* Start *
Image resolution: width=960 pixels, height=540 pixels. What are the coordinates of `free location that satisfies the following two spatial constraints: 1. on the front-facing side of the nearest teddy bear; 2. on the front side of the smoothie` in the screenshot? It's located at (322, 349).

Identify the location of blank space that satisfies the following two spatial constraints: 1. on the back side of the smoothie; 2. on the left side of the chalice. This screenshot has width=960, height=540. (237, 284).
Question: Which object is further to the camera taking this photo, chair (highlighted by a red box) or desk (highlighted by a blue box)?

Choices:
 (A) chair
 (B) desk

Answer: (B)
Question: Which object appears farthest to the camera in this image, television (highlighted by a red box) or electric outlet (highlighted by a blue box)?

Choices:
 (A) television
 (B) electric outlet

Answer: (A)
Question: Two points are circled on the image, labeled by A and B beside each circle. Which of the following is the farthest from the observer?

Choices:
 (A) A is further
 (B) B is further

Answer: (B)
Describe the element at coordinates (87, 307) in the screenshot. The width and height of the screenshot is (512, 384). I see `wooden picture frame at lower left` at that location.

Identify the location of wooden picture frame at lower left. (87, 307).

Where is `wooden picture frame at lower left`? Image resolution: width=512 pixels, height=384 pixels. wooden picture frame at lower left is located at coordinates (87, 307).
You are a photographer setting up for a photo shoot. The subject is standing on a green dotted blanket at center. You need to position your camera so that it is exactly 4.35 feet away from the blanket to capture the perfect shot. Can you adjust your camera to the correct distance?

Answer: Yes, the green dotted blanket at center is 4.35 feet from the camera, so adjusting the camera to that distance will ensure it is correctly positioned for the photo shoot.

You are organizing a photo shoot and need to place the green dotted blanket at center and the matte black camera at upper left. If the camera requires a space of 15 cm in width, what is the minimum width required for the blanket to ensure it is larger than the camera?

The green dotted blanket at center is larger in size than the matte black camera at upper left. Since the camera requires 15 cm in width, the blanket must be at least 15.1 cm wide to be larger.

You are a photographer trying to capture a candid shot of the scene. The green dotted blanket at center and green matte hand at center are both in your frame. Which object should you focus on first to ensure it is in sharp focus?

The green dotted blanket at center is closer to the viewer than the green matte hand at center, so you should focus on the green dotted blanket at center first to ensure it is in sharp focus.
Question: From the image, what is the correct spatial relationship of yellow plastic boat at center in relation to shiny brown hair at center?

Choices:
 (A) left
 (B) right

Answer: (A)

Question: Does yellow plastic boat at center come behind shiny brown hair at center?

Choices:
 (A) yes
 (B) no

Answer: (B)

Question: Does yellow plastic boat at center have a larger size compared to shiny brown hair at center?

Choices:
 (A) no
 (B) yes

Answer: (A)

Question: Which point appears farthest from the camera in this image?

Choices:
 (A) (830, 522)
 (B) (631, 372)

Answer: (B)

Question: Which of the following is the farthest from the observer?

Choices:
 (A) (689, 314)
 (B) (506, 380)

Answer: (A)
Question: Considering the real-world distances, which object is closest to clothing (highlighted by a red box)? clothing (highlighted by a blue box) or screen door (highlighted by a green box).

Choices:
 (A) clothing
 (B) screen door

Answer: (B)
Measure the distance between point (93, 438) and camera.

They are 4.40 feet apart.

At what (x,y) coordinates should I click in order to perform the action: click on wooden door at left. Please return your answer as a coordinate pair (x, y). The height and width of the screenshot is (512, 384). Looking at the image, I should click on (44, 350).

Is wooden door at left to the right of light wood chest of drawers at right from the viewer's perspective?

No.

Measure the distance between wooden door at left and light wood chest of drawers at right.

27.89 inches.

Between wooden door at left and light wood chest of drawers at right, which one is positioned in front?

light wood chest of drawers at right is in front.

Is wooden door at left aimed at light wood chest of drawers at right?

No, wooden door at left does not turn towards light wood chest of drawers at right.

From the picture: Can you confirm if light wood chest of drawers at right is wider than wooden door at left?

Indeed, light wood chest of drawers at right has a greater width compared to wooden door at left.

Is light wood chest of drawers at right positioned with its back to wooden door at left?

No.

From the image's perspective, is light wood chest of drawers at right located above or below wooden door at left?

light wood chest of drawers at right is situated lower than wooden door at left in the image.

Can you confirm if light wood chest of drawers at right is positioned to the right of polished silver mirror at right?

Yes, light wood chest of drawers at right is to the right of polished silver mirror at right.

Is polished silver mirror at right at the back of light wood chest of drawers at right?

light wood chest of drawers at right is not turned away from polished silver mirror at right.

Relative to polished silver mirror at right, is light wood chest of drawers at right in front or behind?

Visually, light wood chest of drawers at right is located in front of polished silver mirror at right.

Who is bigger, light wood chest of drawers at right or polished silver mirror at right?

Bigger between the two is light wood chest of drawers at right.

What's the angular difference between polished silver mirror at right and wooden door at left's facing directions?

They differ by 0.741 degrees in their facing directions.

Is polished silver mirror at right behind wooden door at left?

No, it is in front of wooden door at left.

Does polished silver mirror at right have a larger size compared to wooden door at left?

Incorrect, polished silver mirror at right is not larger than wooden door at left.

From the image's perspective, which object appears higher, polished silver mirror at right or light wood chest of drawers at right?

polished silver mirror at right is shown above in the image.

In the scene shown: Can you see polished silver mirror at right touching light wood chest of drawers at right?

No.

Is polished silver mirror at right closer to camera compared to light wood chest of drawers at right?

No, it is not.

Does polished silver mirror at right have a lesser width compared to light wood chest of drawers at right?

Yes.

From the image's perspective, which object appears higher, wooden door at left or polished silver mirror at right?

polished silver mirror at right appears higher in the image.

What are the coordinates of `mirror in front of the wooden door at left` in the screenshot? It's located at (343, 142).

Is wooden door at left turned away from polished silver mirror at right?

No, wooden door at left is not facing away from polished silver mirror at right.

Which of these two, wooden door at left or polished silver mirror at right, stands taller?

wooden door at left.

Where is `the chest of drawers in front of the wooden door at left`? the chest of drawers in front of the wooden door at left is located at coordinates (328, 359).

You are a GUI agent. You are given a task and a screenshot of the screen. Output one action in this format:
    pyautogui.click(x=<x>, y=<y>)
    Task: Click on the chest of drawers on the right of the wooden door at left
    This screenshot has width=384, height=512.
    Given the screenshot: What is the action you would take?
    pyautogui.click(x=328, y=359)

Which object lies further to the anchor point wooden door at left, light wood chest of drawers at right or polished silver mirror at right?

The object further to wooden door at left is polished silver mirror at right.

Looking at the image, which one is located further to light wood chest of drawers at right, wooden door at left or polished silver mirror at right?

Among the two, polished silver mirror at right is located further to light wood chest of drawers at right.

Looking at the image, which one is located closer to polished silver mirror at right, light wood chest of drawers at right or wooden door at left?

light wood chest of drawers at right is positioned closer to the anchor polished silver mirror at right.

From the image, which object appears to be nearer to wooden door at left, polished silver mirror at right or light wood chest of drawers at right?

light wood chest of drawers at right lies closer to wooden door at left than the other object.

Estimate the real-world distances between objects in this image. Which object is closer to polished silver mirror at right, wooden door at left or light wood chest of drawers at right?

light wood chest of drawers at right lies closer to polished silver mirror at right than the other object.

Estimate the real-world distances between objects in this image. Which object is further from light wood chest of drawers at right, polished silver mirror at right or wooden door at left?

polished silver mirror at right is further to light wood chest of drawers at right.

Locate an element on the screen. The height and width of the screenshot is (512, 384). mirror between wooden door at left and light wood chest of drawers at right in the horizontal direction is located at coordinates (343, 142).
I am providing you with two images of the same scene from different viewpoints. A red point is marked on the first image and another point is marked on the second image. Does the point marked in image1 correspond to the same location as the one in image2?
* End *
> **AIM OF THE EXERCISE**:
Reproduce all of the records above word for word, with no changes.

> **CORRECT RESPONSE**:
Image resolution: width=960 pixels, height=540 pixels. What are the coordinates of `free location that satisfies the following two spatial constraints: 1. on the front-facing side of the nearest teddy bear; 2. on the front side of the smoothie` in the screenshot? It's located at (322, 349).

Identify the location of blank space that satisfies the following two spatial constraints: 1. on the back side of the smoothie; 2. on the left side of the chalice. This screenshot has width=960, height=540. (237, 284).
Question: Which object is further to the camera taking this photo, chair (highlighted by a red box) or desk (highlighted by a blue box)?

Choices:
 (A) chair
 (B) desk

Answer: (B)
Question: Which object appears farthest to the camera in this image, television (highlighted by a red box) or electric outlet (highlighted by a blue box)?

Choices:
 (A) television
 (B) electric outlet

Answer: (A)
Question: Two points are circled on the image, labeled by A and B beside each circle. Which of the following is the farthest from the observer?

Choices:
 (A) A is further
 (B) B is further

Answer: (B)
Describe the element at coordinates (87, 307) in the screenshot. The width and height of the screenshot is (512, 384). I see `wooden picture frame at lower left` at that location.

Identify the location of wooden picture frame at lower left. (87, 307).

Where is `wooden picture frame at lower left`? Image resolution: width=512 pixels, height=384 pixels. wooden picture frame at lower left is located at coordinates (87, 307).
You are a photographer setting up for a photo shoot. The subject is standing on a green dotted blanket at center. You need to position your camera so that it is exactly 4.35 feet away from the blanket to capture the perfect shot. Can you adjust your camera to the correct distance?

Answer: Yes, the green dotted blanket at center is 4.35 feet from the camera, so adjusting the camera to that distance will ensure it is correctly positioned for the photo shoot.

You are organizing a photo shoot and need to place the green dotted blanket at center and the matte black camera at upper left. If the camera requires a space of 15 cm in width, what is the minimum width required for the blanket to ensure it is larger than the camera?

The green dotted blanket at center is larger in size than the matte black camera at upper left. Since the camera requires 15 cm in width, the blanket must be at least 15.1 cm wide to be larger.

You are a photographer trying to capture a candid shot of the scene. The green dotted blanket at center and green matte hand at center are both in your frame. Which object should you focus on first to ensure it is in sharp focus?

The green dotted blanket at center is closer to the viewer than the green matte hand at center, so you should focus on the green dotted blanket at center first to ensure it is in sharp focus.
Question: From the image, what is the correct spatial relationship of yellow plastic boat at center in relation to shiny brown hair at center?

Choices:
 (A) left
 (B) right

Answer: (A)

Question: Does yellow plastic boat at center come behind shiny brown hair at center?

Choices:
 (A) yes
 (B) no

Answer: (B)

Question: Does yellow plastic boat at center have a larger size compared to shiny brown hair at center?

Choices:
 (A) no
 (B) yes

Answer: (A)

Question: Which point appears farthest from the camera in this image?

Choices:
 (A) (830, 522)
 (B) (631, 372)

Answer: (B)

Question: Which of the following is the farthest from the observer?

Choices:
 (A) (689, 314)
 (B) (506, 380)

Answer: (A)
Question: Considering the real-world distances, which object is closest to clothing (highlighted by a red box)? clothing (highlighted by a blue box) or screen door (highlighted by a green box).

Choices:
 (A) clothing
 (B) screen door

Answer: (B)
Measure the distance between point (93, 438) and camera.

They are 4.40 feet apart.

At what (x,y) coordinates should I click in order to perform the action: click on wooden door at left. Please return your answer as a coordinate pair (x, y). The height and width of the screenshot is (512, 384). Looking at the image, I should click on (44, 350).

Is wooden door at left to the right of light wood chest of drawers at right from the viewer's perspective?

No.

Measure the distance between wooden door at left and light wood chest of drawers at right.

27.89 inches.

Between wooden door at left and light wood chest of drawers at right, which one is positioned in front?

light wood chest of drawers at right is in front.

Is wooden door at left aimed at light wood chest of drawers at right?

No, wooden door at left does not turn towards light wood chest of drawers at right.

From the picture: Can you confirm if light wood chest of drawers at right is wider than wooden door at left?

Indeed, light wood chest of drawers at right has a greater width compared to wooden door at left.

Is light wood chest of drawers at right positioned with its back to wooden door at left?

No.

From the image's perspective, is light wood chest of drawers at right located above or below wooden door at left?

light wood chest of drawers at right is situated lower than wooden door at left in the image.

Can you confirm if light wood chest of drawers at right is positioned to the right of polished silver mirror at right?

Yes, light wood chest of drawers at right is to the right of polished silver mirror at right.

Is polished silver mirror at right at the back of light wood chest of drawers at right?

light wood chest of drawers at right is not turned away from polished silver mirror at right.

Relative to polished silver mirror at right, is light wood chest of drawers at right in front or behind?

Visually, light wood chest of drawers at right is located in front of polished silver mirror at right.

Who is bigger, light wood chest of drawers at right or polished silver mirror at right?

Bigger between the two is light wood chest of drawers at right.

What's the angular difference between polished silver mirror at right and wooden door at left's facing directions?

They differ by 0.741 degrees in their facing directions.

Is polished silver mirror at right behind wooden door at left?

No, it is in front of wooden door at left.

Does polished silver mirror at right have a larger size compared to wooden door at left?

Incorrect, polished silver mirror at right is not larger than wooden door at left.

From the image's perspective, which object appears higher, polished silver mirror at right or light wood chest of drawers at right?

polished silver mirror at right is shown above in the image.

In the scene shown: Can you see polished silver mirror at right touching light wood chest of drawers at right?

No.

Is polished silver mirror at right closer to camera compared to light wood chest of drawers at right?

No, it is not.

Does polished silver mirror at right have a lesser width compared to light wood chest of drawers at right?

Yes.

From the image's perspective, which object appears higher, wooden door at left or polished silver mirror at right?

polished silver mirror at right appears higher in the image.

What are the coordinates of `mirror in front of the wooden door at left` in the screenshot? It's located at (343, 142).

Is wooden door at left turned away from polished silver mirror at right?

No, wooden door at left is not facing away from polished silver mirror at right.

Which of these two, wooden door at left or polished silver mirror at right, stands taller?

wooden door at left.

Where is `the chest of drawers in front of the wooden door at left`? the chest of drawers in front of the wooden door at left is located at coordinates (328, 359).

You are a GUI agent. You are given a task and a screenshot of the screen. Output one action in this format:
    pyautogui.click(x=<x>, y=<y>)
    Task: Click on the chest of drawers on the right of the wooden door at left
    This screenshot has width=384, height=512.
    Given the screenshot: What is the action you would take?
    pyautogui.click(x=328, y=359)

Which object lies further to the anchor point wooden door at left, light wood chest of drawers at right or polished silver mirror at right?

The object further to wooden door at left is polished silver mirror at right.

Looking at the image, which one is located further to light wood chest of drawers at right, wooden door at left or polished silver mirror at right?

Among the two, polished silver mirror at right is located further to light wood chest of drawers at right.

Looking at the image, which one is located closer to polished silver mirror at right, light wood chest of drawers at right or wooden door at left?

light wood chest of drawers at right is positioned closer to the anchor polished silver mirror at right.

From the image, which object appears to be nearer to wooden door at left, polished silver mirror at right or light wood chest of drawers at right?

light wood chest of drawers at right lies closer to wooden door at left than the other object.

Estimate the real-world distances between objects in this image. Which object is closer to polished silver mirror at right, wooden door at left or light wood chest of drawers at right?

light wood chest of drawers at right lies closer to polished silver mirror at right than the other object.

Estimate the real-world distances between objects in this image. Which object is further from light wood chest of drawers at right, polished silver mirror at right or wooden door at left?

polished silver mirror at right is further to light wood chest of drawers at right.

Locate an element on the screen. The height and width of the screenshot is (512, 384). mirror between wooden door at left and light wood chest of drawers at right in the horizontal direction is located at coordinates (343, 142).
I am providing you with two images of the same scene from different viewpoints. A red point is marked on the first image and another point is marked on the second image. Does the point marked in image1 correspond to the same location as the one in image2?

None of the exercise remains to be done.